*PROBLEM STATEMENT*:
Determine how many lines in the listing contain the string "moved". Only that number goes in the answer.

*RECORDS TO PROCESS*:
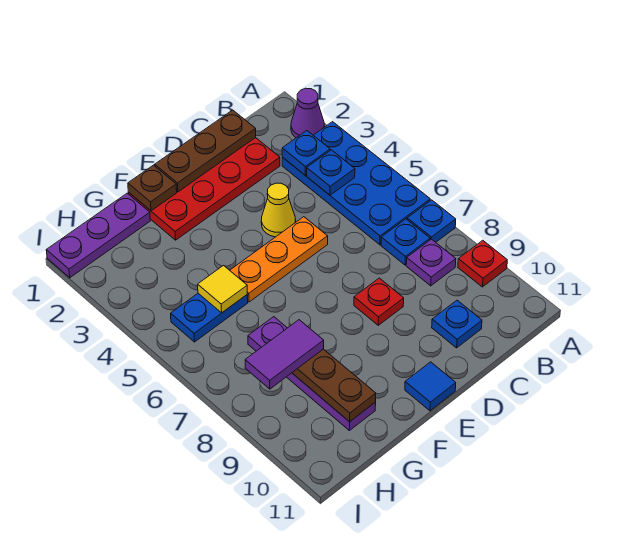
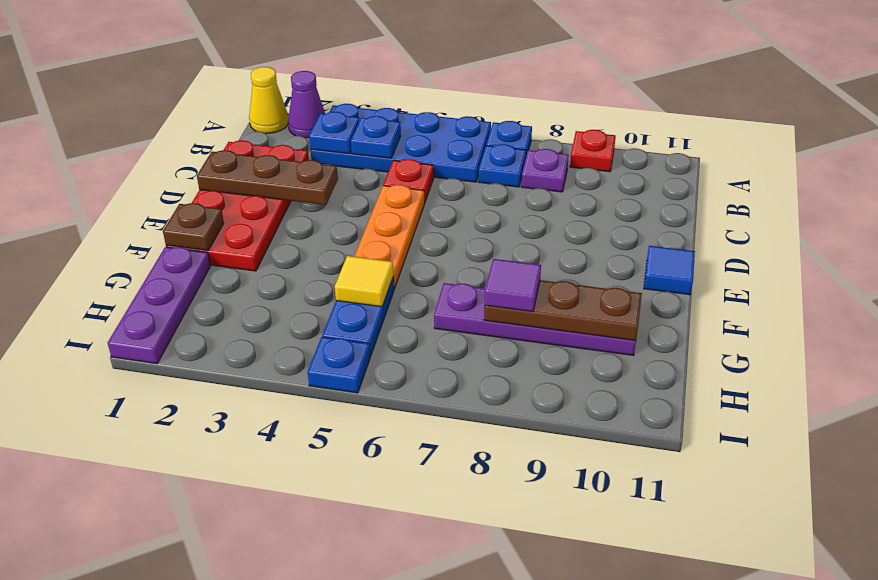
brown 1x3 plate [155,110,256,192] -> brown 1x3 plate turned to [197,150,338,205]
blue 1x1 plate [432,300,482,348] -> blue 1x1 plate moved to [308,337,370,393]
yellow 1x1 cone [261,183,296,237] -> yellow 1x1 cone moved to [249,67,288,133]
red 1x1 plate [354,278,404,325] -> red 1x1 plate moved to [383,159,434,202]
purple 1x2 tile [245,320,324,389] -> purple 1x1 tile [485,259,541,312]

*RESPONSE BOX*:
3